╭─ Records provided

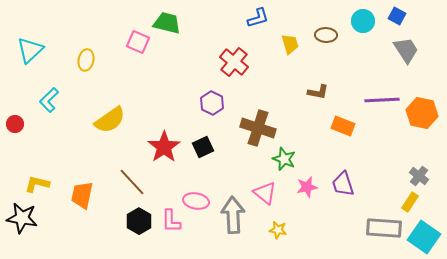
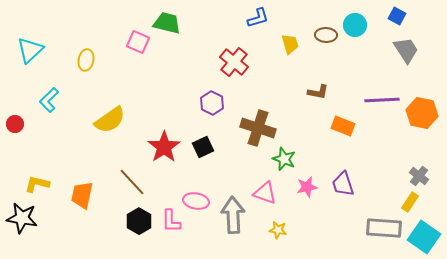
cyan circle: moved 8 px left, 4 px down
pink triangle: rotated 20 degrees counterclockwise
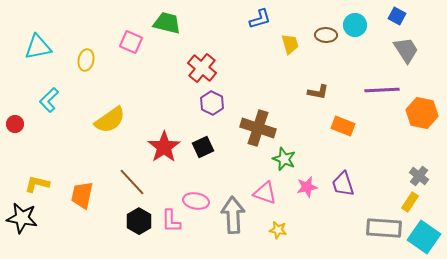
blue L-shape: moved 2 px right, 1 px down
pink square: moved 7 px left
cyan triangle: moved 8 px right, 3 px up; rotated 32 degrees clockwise
red cross: moved 32 px left, 6 px down
purple line: moved 10 px up
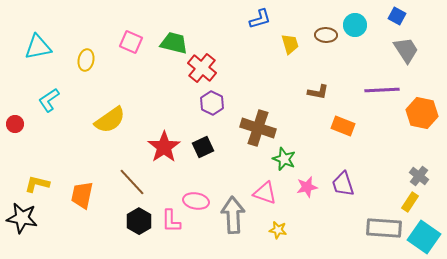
green trapezoid: moved 7 px right, 20 px down
cyan L-shape: rotated 10 degrees clockwise
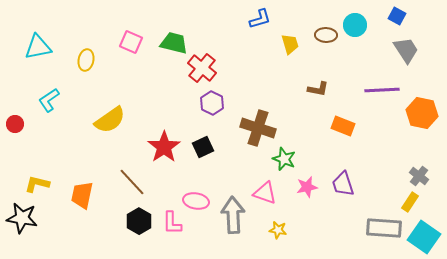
brown L-shape: moved 3 px up
pink L-shape: moved 1 px right, 2 px down
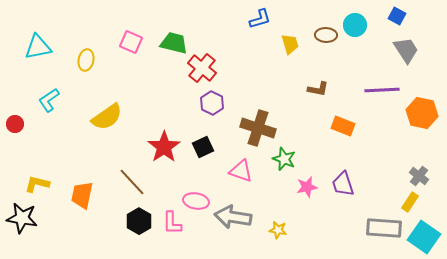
yellow semicircle: moved 3 px left, 3 px up
pink triangle: moved 24 px left, 22 px up
gray arrow: moved 2 px down; rotated 78 degrees counterclockwise
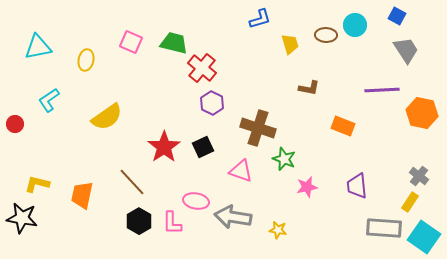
brown L-shape: moved 9 px left, 1 px up
purple trapezoid: moved 14 px right, 2 px down; rotated 12 degrees clockwise
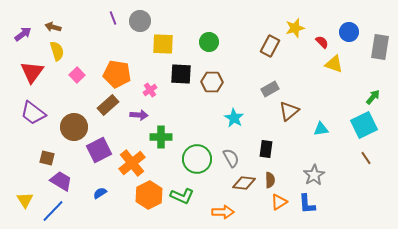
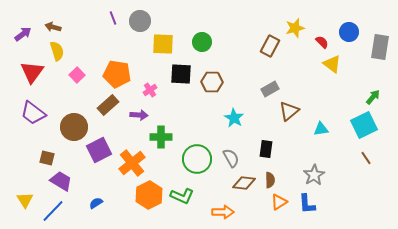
green circle at (209, 42): moved 7 px left
yellow triangle at (334, 64): moved 2 px left; rotated 18 degrees clockwise
blue semicircle at (100, 193): moved 4 px left, 10 px down
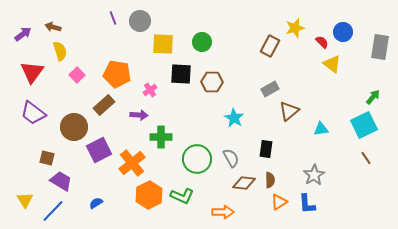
blue circle at (349, 32): moved 6 px left
yellow semicircle at (57, 51): moved 3 px right
brown rectangle at (108, 105): moved 4 px left
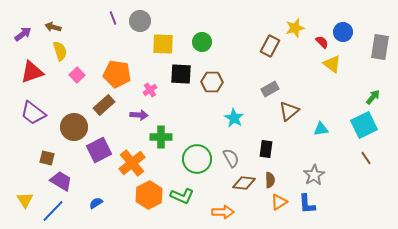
red triangle at (32, 72): rotated 35 degrees clockwise
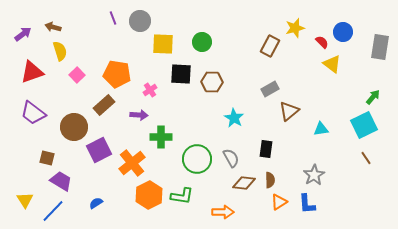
green L-shape at (182, 196): rotated 15 degrees counterclockwise
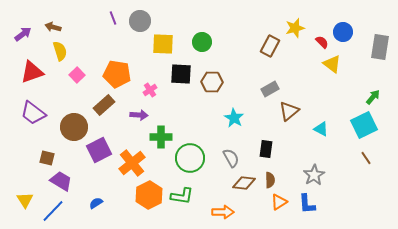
cyan triangle at (321, 129): rotated 35 degrees clockwise
green circle at (197, 159): moved 7 px left, 1 px up
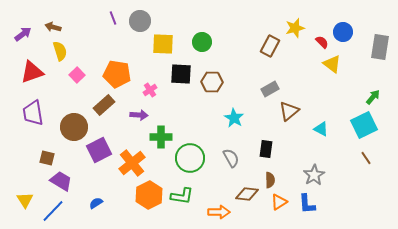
purple trapezoid at (33, 113): rotated 44 degrees clockwise
brown diamond at (244, 183): moved 3 px right, 11 px down
orange arrow at (223, 212): moved 4 px left
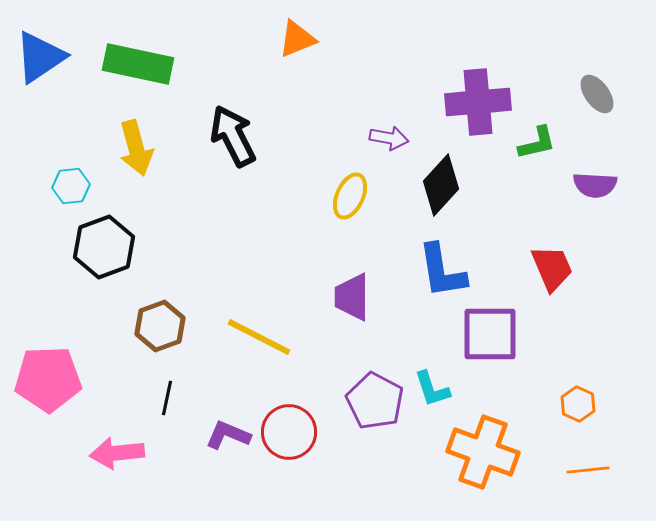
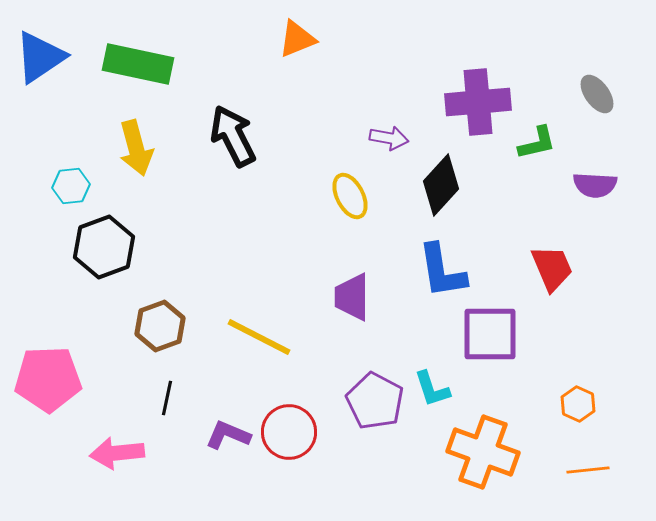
yellow ellipse: rotated 51 degrees counterclockwise
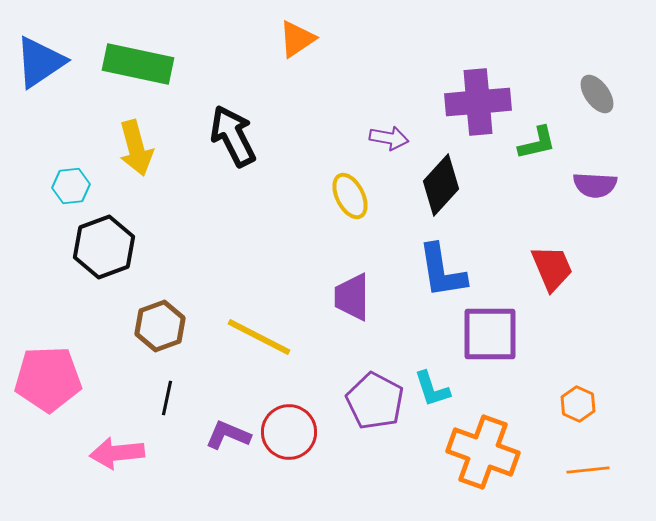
orange triangle: rotated 12 degrees counterclockwise
blue triangle: moved 5 px down
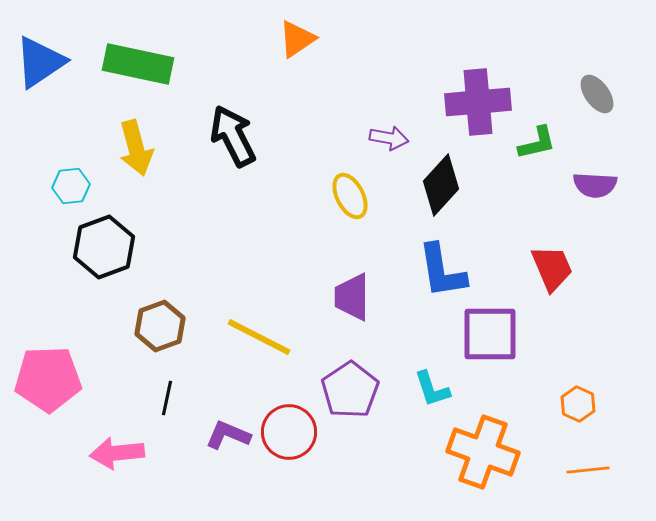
purple pentagon: moved 25 px left, 11 px up; rotated 10 degrees clockwise
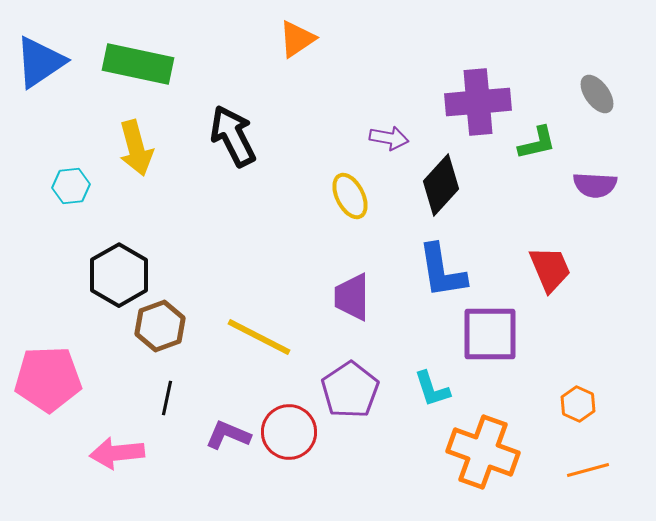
black hexagon: moved 15 px right, 28 px down; rotated 10 degrees counterclockwise
red trapezoid: moved 2 px left, 1 px down
orange line: rotated 9 degrees counterclockwise
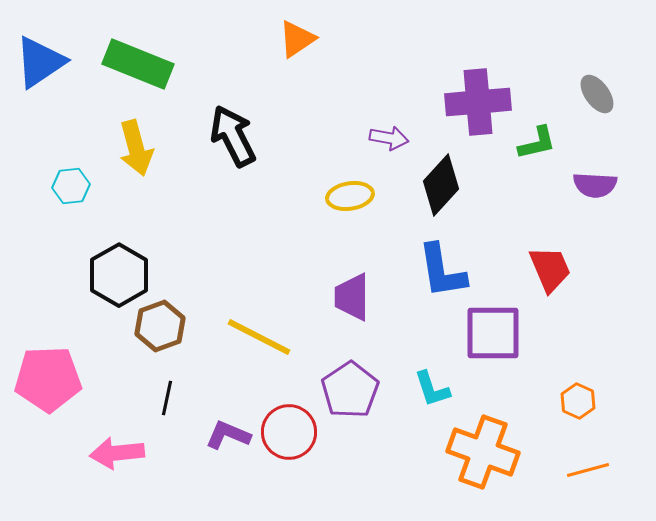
green rectangle: rotated 10 degrees clockwise
yellow ellipse: rotated 72 degrees counterclockwise
purple square: moved 3 px right, 1 px up
orange hexagon: moved 3 px up
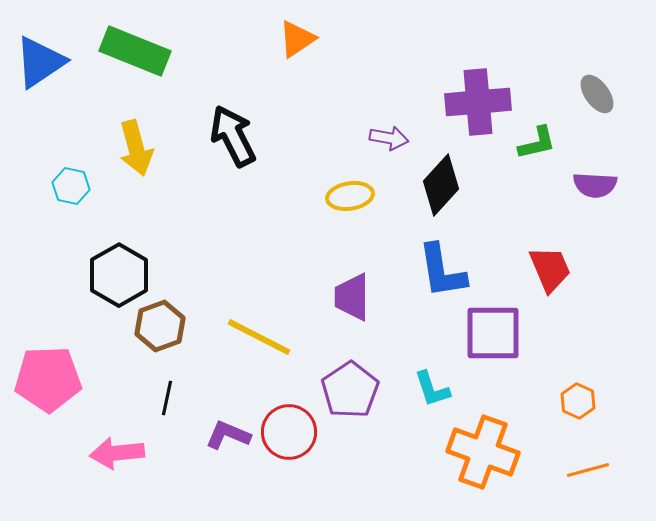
green rectangle: moved 3 px left, 13 px up
cyan hexagon: rotated 18 degrees clockwise
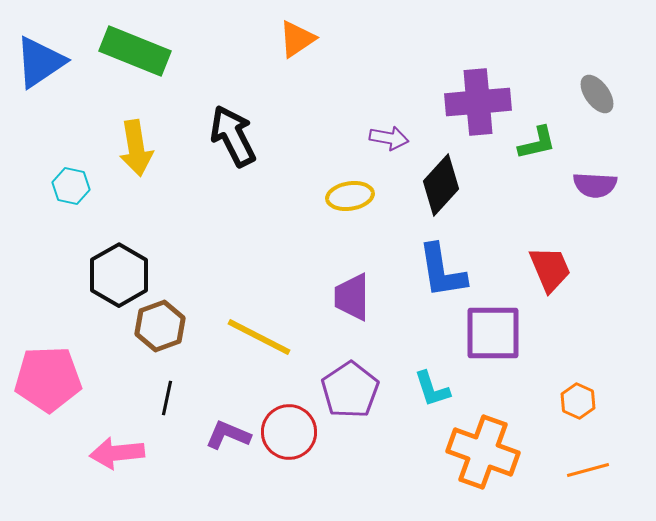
yellow arrow: rotated 6 degrees clockwise
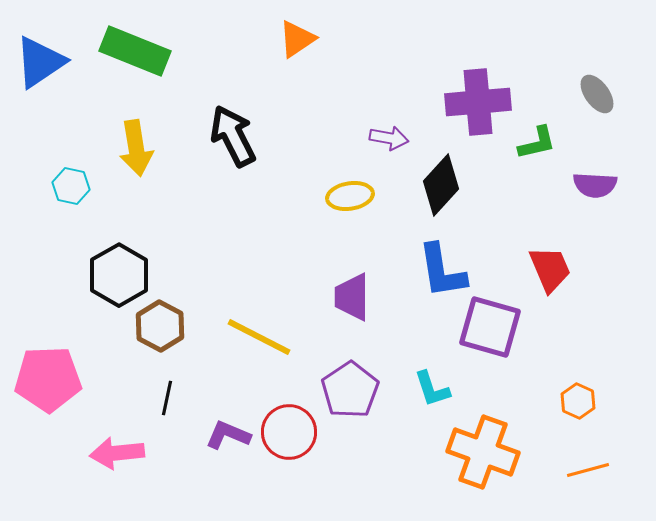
brown hexagon: rotated 12 degrees counterclockwise
purple square: moved 3 px left, 6 px up; rotated 16 degrees clockwise
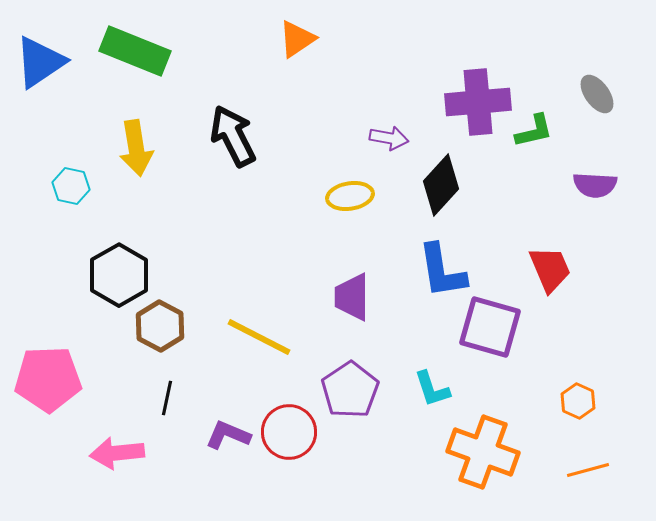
green L-shape: moved 3 px left, 12 px up
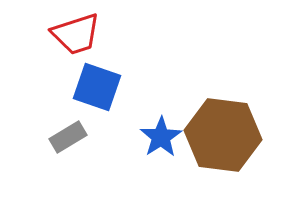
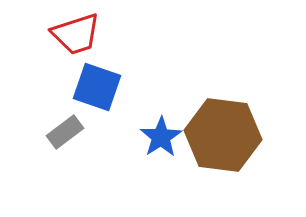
gray rectangle: moved 3 px left, 5 px up; rotated 6 degrees counterclockwise
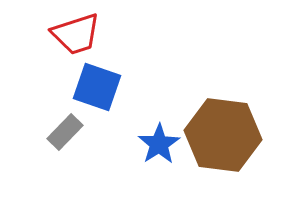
gray rectangle: rotated 9 degrees counterclockwise
blue star: moved 2 px left, 7 px down
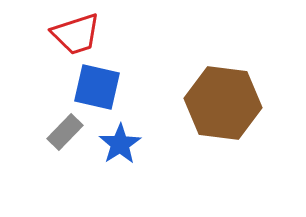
blue square: rotated 6 degrees counterclockwise
brown hexagon: moved 32 px up
blue star: moved 39 px left
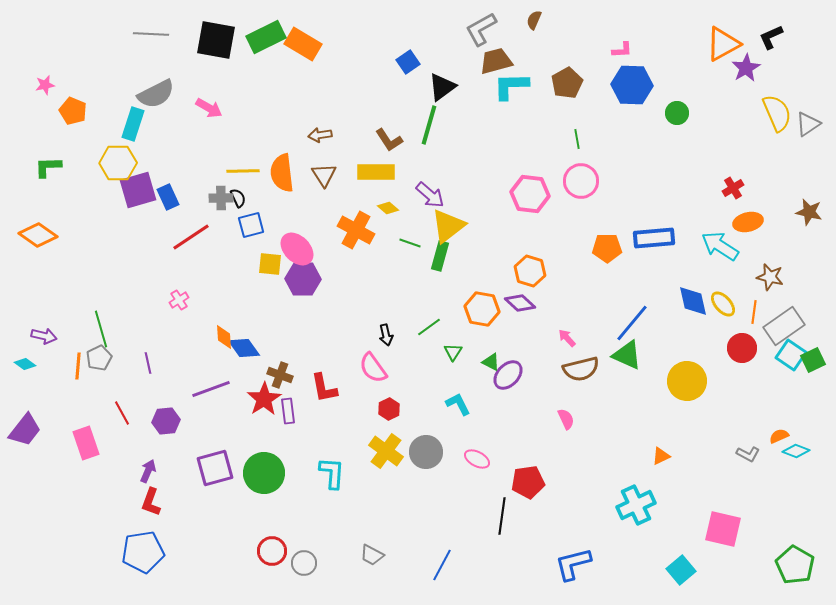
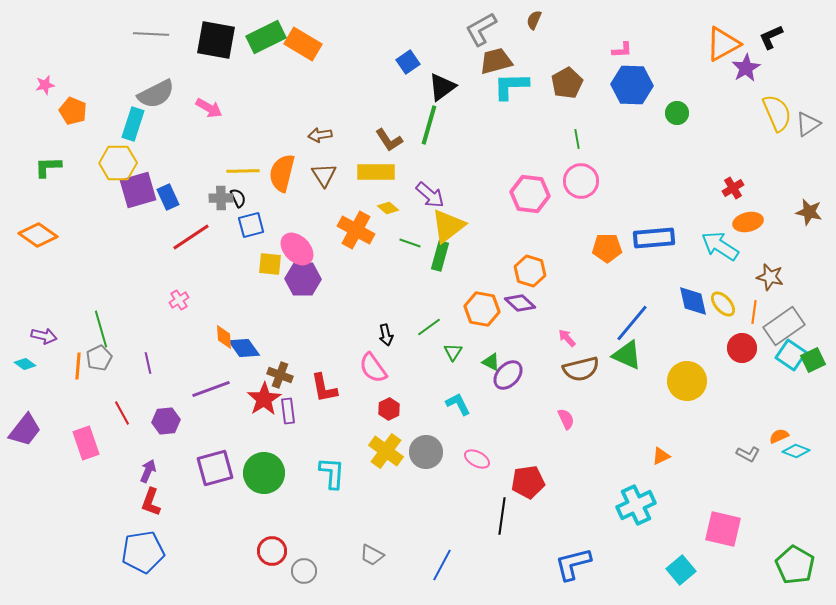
orange semicircle at (282, 173): rotated 21 degrees clockwise
gray circle at (304, 563): moved 8 px down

╰─

• _Given instruction_:
Reproduce every one of the lines above word for word, leaving out the pictures.

• _Exercise solution_:
cyan circle: moved 8 px left, 4 px down
pink triangle: rotated 20 degrees counterclockwise
blue L-shape: moved 2 px right, 1 px down
pink square: moved 7 px left
cyan triangle: moved 8 px right, 3 px up; rotated 32 degrees clockwise
red cross: moved 32 px left, 6 px down
purple line: moved 10 px up
green trapezoid: moved 7 px right, 20 px down
cyan L-shape: rotated 10 degrees clockwise
brown L-shape: moved 3 px up
pink L-shape: moved 1 px right, 2 px down
yellow semicircle: moved 3 px left, 3 px up
pink triangle: moved 24 px left, 22 px up
gray arrow: moved 2 px down; rotated 78 degrees counterclockwise
brown L-shape: moved 9 px left, 1 px up
purple trapezoid: moved 14 px right, 2 px down; rotated 12 degrees clockwise
green circle at (209, 42): moved 7 px left
yellow triangle at (334, 64): moved 2 px left; rotated 18 degrees clockwise
blue semicircle at (100, 193): moved 4 px left, 10 px down
blue circle at (349, 32): moved 6 px left
yellow semicircle at (57, 51): moved 3 px right
brown rectangle at (108, 105): moved 4 px left
red triangle at (32, 72): rotated 35 degrees clockwise
green L-shape at (182, 196): rotated 15 degrees counterclockwise
cyan triangle at (321, 129): rotated 35 degrees clockwise
green circle at (197, 159): moved 7 px left, 1 px up
purple trapezoid at (33, 113): rotated 44 degrees clockwise
brown diamond at (244, 183): moved 3 px right, 11 px down
orange arrow at (223, 212): moved 4 px left
yellow ellipse: rotated 51 degrees counterclockwise
orange triangle: rotated 12 degrees counterclockwise
blue triangle: moved 5 px down
purple pentagon: moved 25 px left, 11 px up; rotated 10 degrees clockwise
black hexagon: moved 15 px right, 28 px down; rotated 10 degrees counterclockwise
red trapezoid: moved 2 px left, 1 px down
orange line: rotated 9 degrees counterclockwise
green rectangle: rotated 10 degrees clockwise
yellow ellipse: rotated 72 degrees counterclockwise
purple square: moved 3 px right, 1 px up
orange hexagon: moved 3 px up
green rectangle: moved 3 px left, 13 px up
cyan hexagon: rotated 18 degrees clockwise
yellow arrow: rotated 6 degrees clockwise
brown hexagon: rotated 12 degrees counterclockwise
purple square: moved 3 px left, 6 px up; rotated 16 degrees clockwise
green L-shape: moved 3 px left, 12 px up
gray rectangle: moved 3 px left, 5 px up; rotated 6 degrees counterclockwise
gray rectangle: rotated 9 degrees counterclockwise
blue star: moved 2 px left, 7 px down
blue square: rotated 6 degrees counterclockwise
brown hexagon: moved 32 px up
blue star: moved 39 px left
orange semicircle at (282, 173): rotated 21 degrees clockwise
gray circle at (304, 563): moved 8 px down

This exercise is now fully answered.